# Task:
Your task is to filter the entries and copy every line containing the string "stick".

Object change descriptions
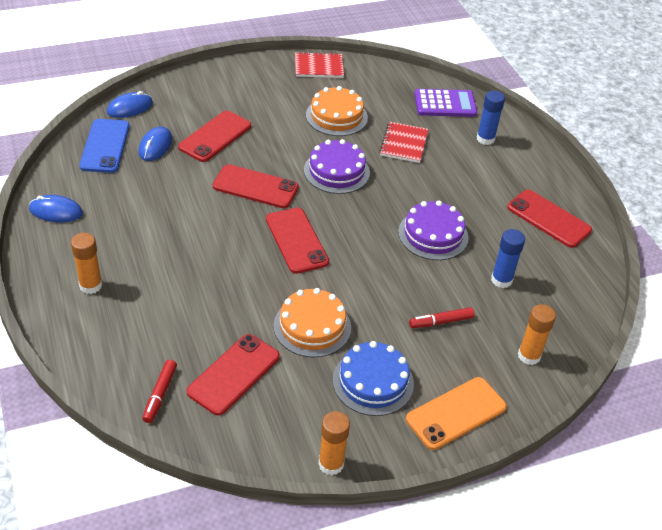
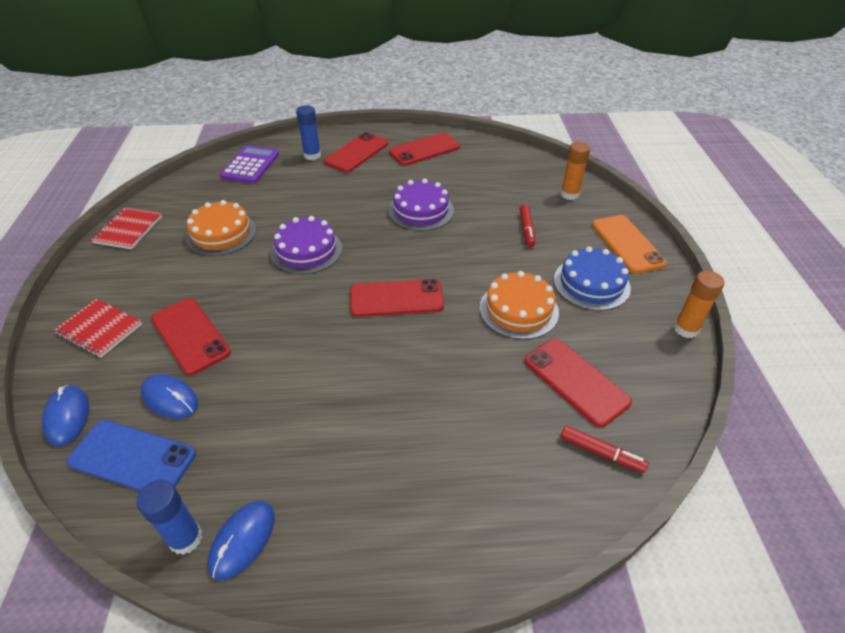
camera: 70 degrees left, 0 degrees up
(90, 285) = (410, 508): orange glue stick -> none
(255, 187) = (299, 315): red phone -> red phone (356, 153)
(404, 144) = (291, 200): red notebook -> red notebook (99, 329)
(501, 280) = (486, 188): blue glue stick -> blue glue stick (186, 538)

# Answer section:
(90, 285) = (410, 508): orange glue stick -> none
(501, 280) = (486, 188): blue glue stick -> blue glue stick (186, 538)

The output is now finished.